* **TASK STATEMENT**
The entries that follow must be written out exactly, without any of the pictures they contain.

Data items:
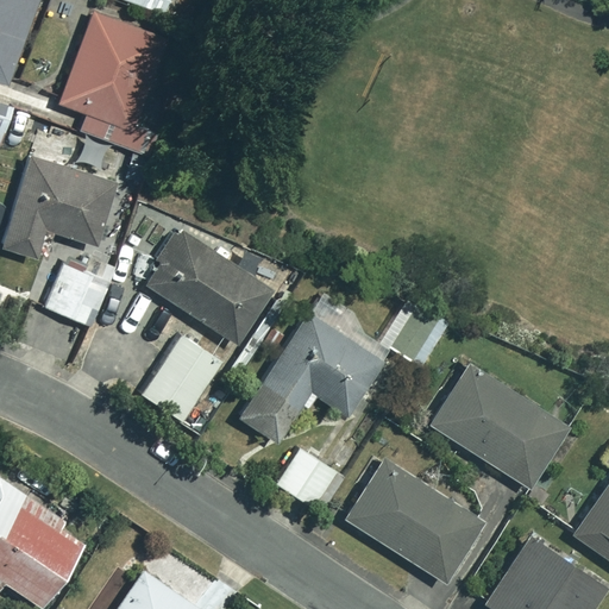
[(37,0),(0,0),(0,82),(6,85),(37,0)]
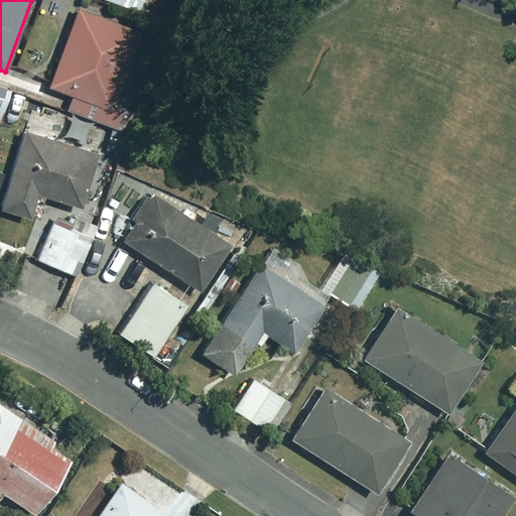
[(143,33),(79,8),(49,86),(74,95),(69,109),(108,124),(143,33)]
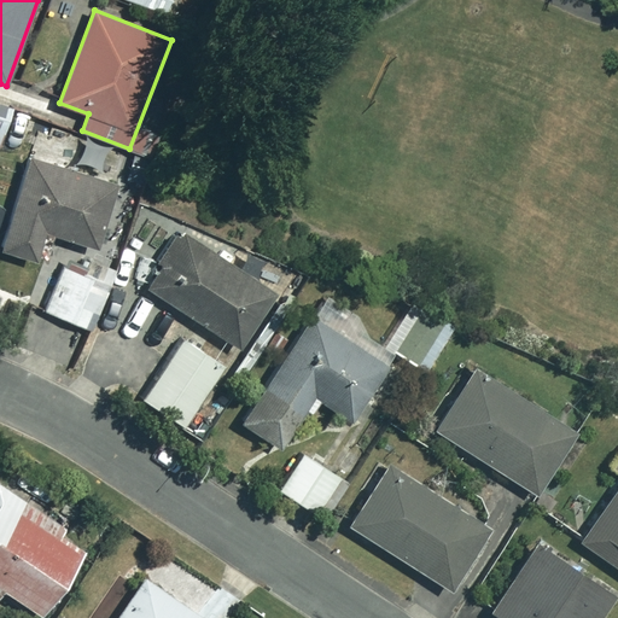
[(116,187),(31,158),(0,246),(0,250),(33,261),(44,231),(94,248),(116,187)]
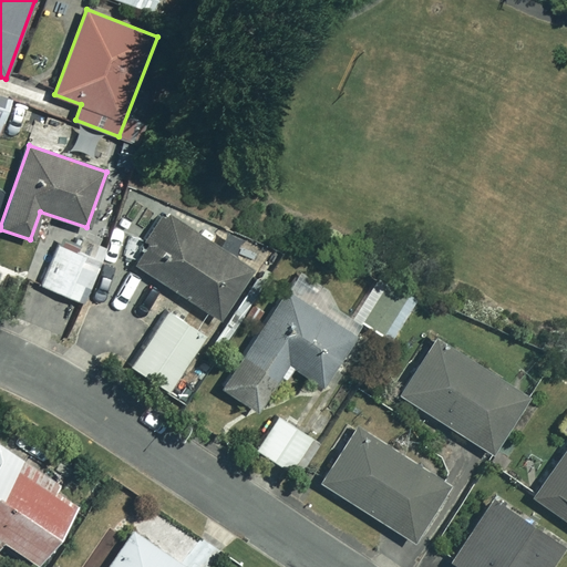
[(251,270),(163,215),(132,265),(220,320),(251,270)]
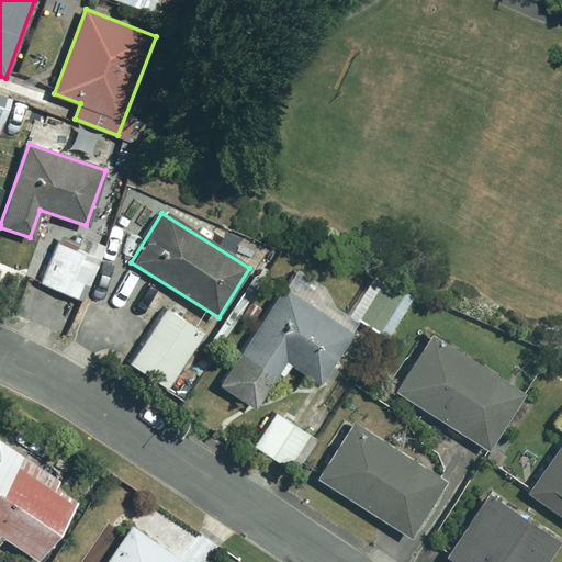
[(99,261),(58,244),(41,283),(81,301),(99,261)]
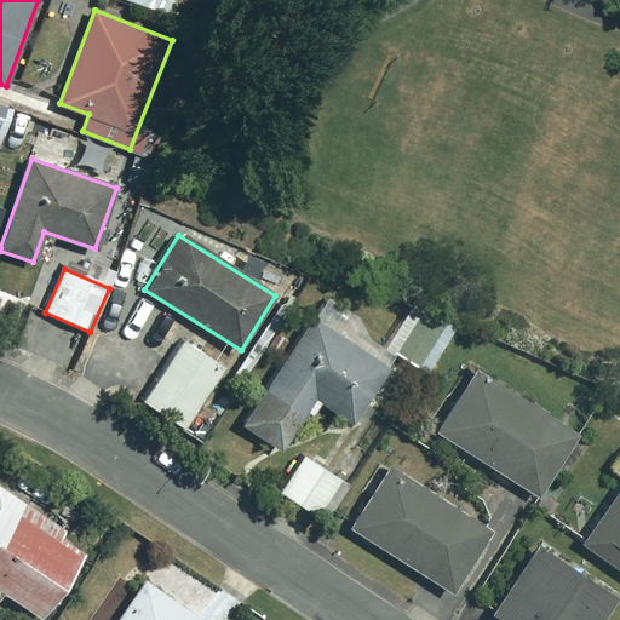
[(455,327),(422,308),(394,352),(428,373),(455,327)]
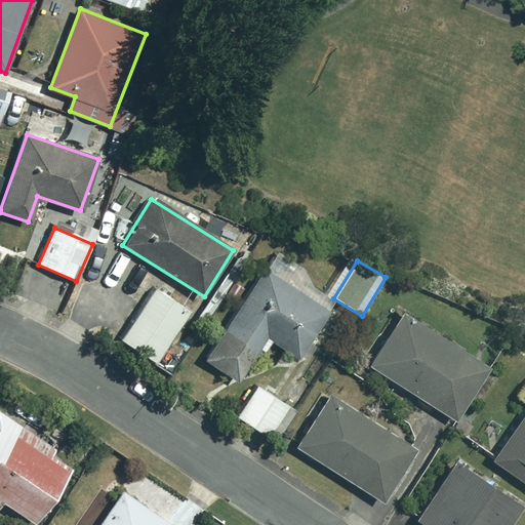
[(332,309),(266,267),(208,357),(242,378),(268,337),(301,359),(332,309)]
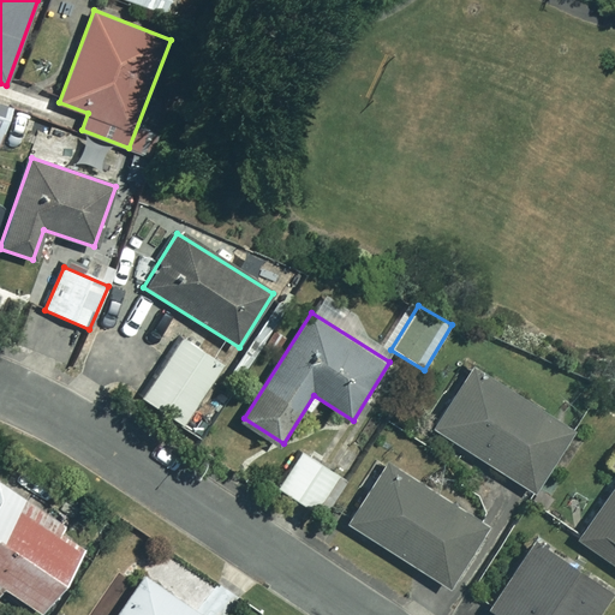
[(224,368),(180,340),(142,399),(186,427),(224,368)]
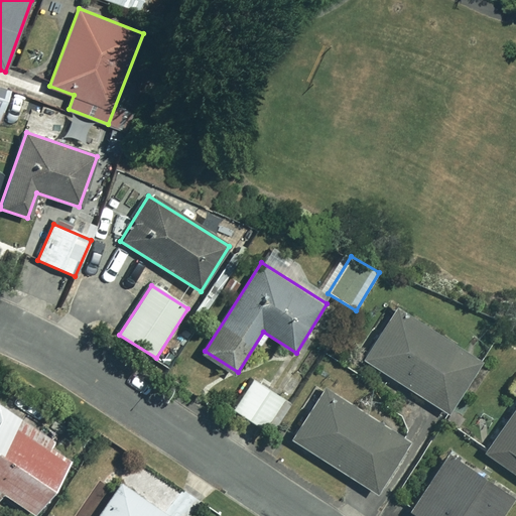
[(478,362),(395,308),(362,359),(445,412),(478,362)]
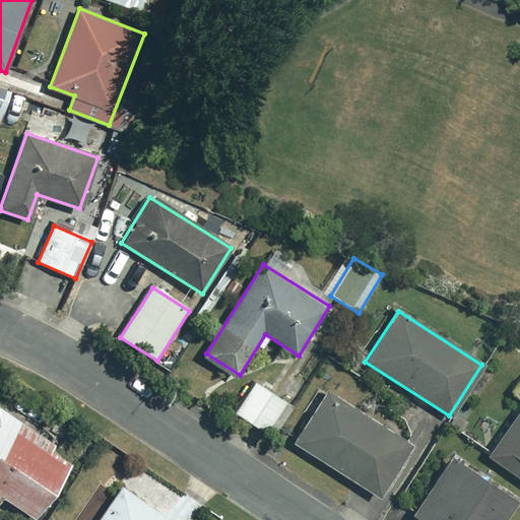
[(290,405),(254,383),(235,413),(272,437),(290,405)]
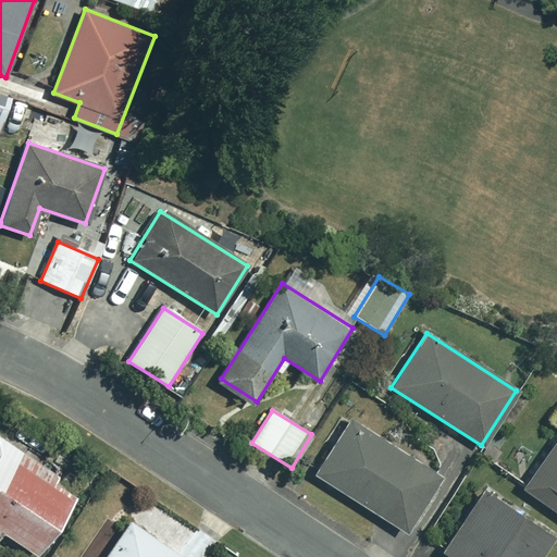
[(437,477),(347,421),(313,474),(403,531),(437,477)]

* **THE COMPLETED TASK**
[(37,0),(0,0),(0,82),(6,85),(37,0)]
[(143,33),(79,8),(49,86),(74,95),(69,109),(108,124),(143,33)]
[(116,187),(31,158),(0,246),(0,250),(33,261),(44,231),(94,248),(116,187)]
[(251,270),(163,215),(132,265),(220,320),(251,270)]
[(99,261),(58,244),(41,283),(81,301),(99,261)]
[(455,327),(422,308),(394,352),(428,373),(455,327)]
[(332,309),(266,267),(208,357),(242,378),(268,337),(301,359),(332,309)]
[(224,368),(180,340),(142,399),(186,427),(224,368)]
[(478,362),(395,308),(362,359),(445,412),(478,362)]
[(290,405),(254,383),(235,413),(272,437),(290,405)]
[(437,477),(347,421),(313,474),(403,531),(437,477)]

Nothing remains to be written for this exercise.